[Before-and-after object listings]
***
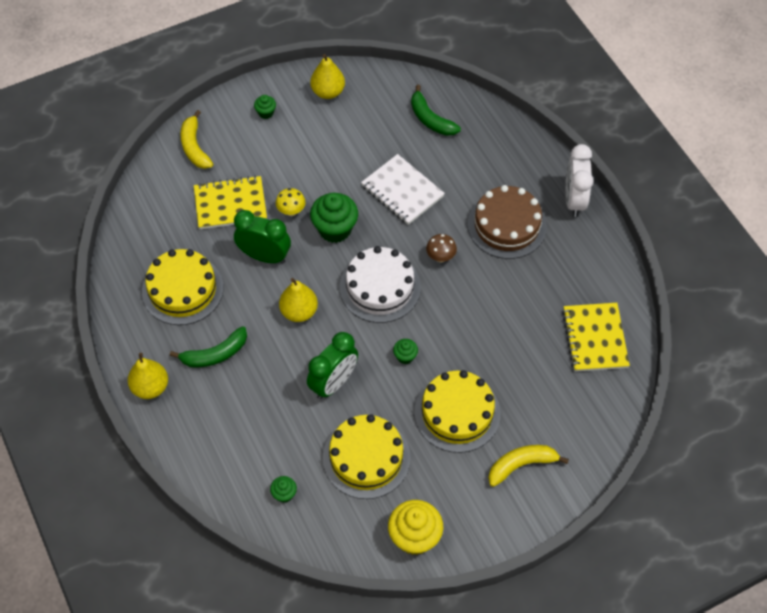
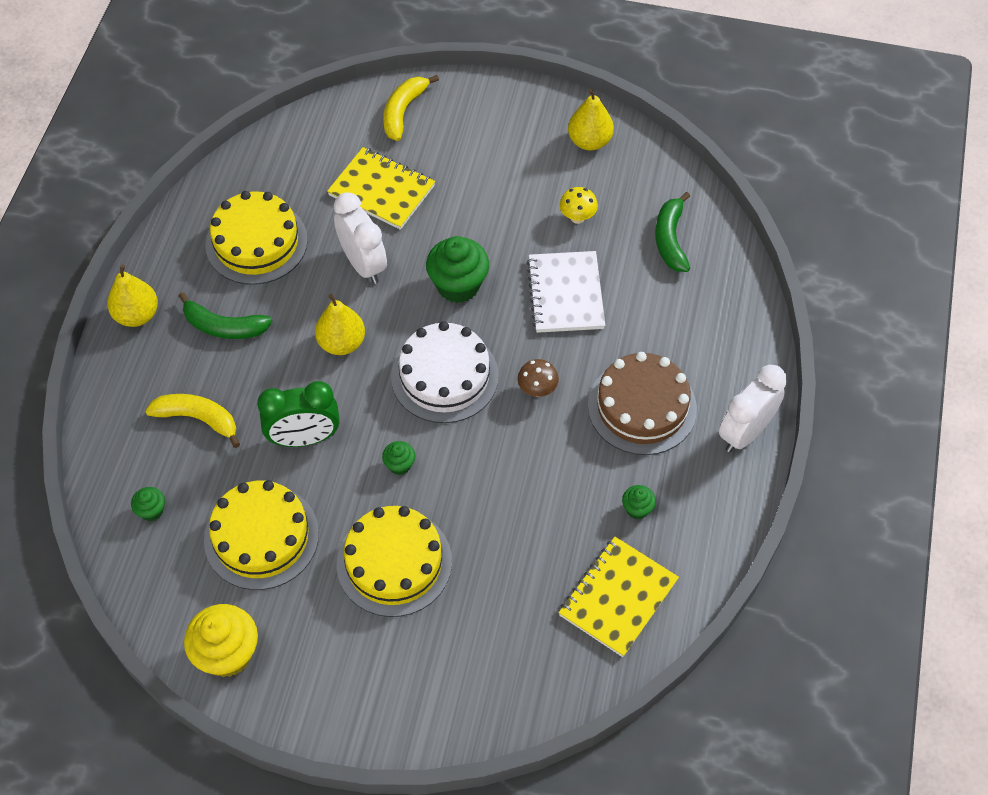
camera: 40 degrees right, 0 degrees up
(264, 256) = (363, 264): green clock -> white clock
(266, 113) = (505, 122): green cupcake -> green cupcake (637, 509)
(291, 211) = (433, 238): yellow mushroom -> yellow mushroom (577, 217)
(521, 465) = (405, 668): yellow banana -> yellow banana (198, 419)

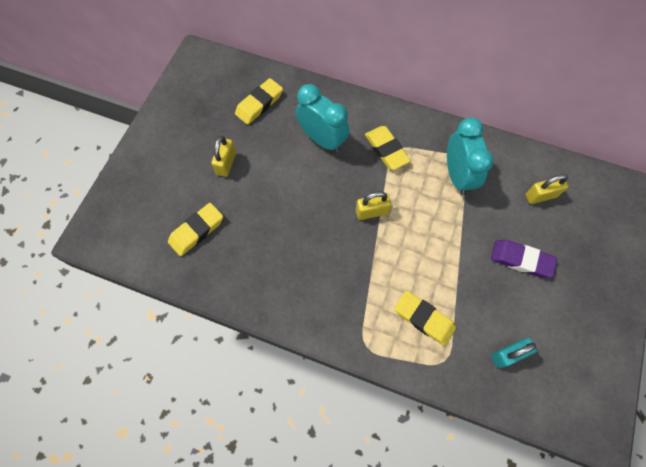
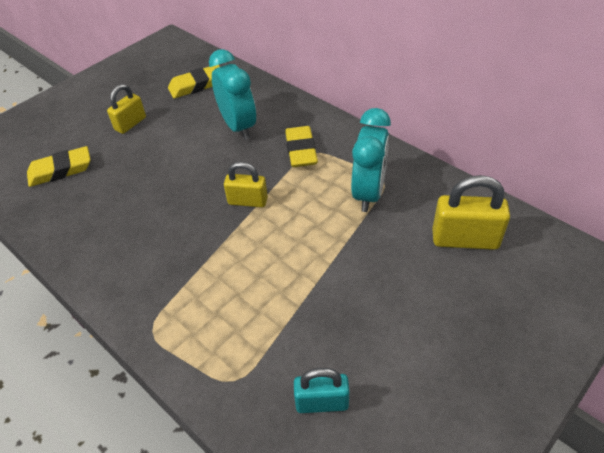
camera: 25 degrees right, 20 degrees down
(424, 319) = (238, 324): yellow eraser -> none
(521, 260) = (401, 300): purple eraser -> none
(540, 196) = (465, 239): yellow padlock -> yellow padlock, size x1.52

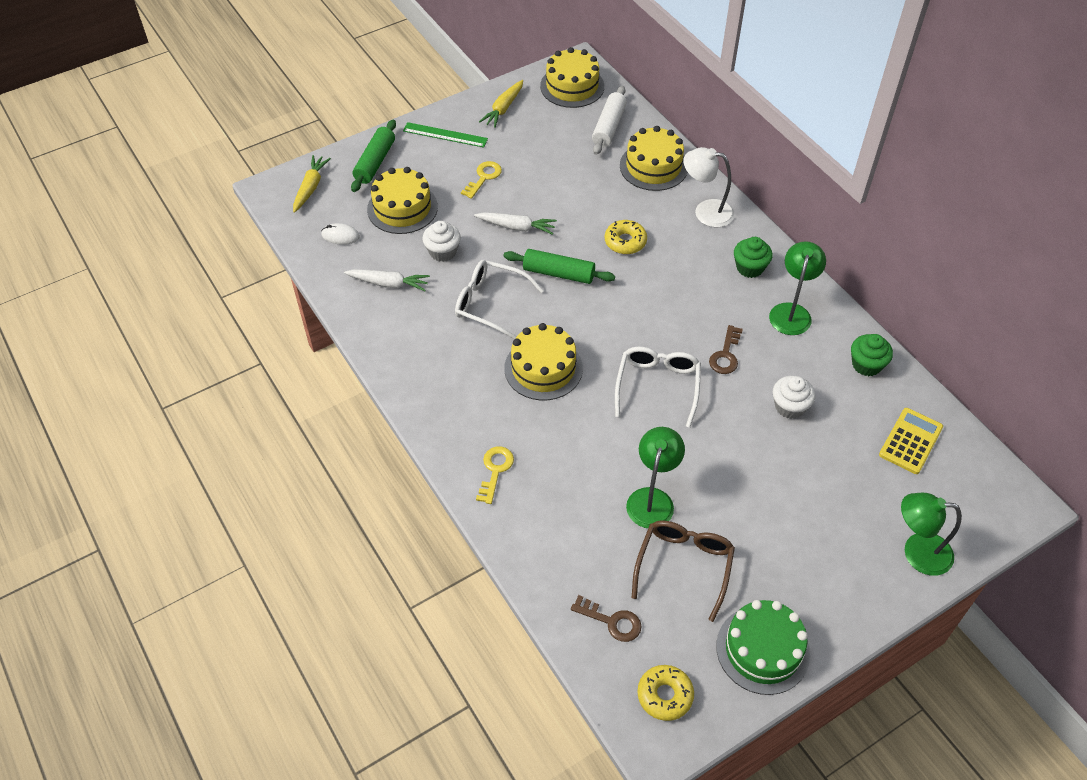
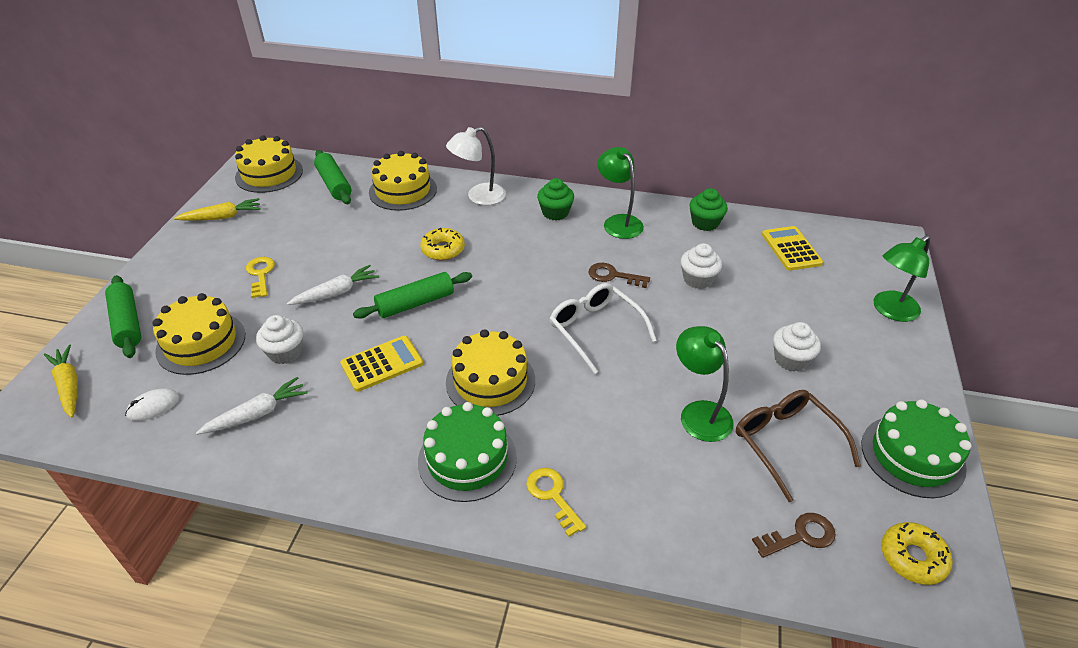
camera: 45 degrees left, 10 degrees down
(445, 135) = (183, 264): green ruler -> none
(473, 407) = (467, 459): none -> green cake
(490, 304) = (382, 364): white glasses -> yellow calculator
(503, 108) = (222, 217): yellow carrot -> yellow carrot turned 90 degrees counterclockwise
(609, 127) = (334, 184): white rolling pin -> green rolling pin
(726, 355) = (613, 276): brown key -> brown key turned 135 degrees clockwise
(773, 520) = (790, 359): none -> white cupcake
***
**Work item**
Among the lines of the records above, count those holding the string "eraser", and report only the number.

**Solution to this task**
2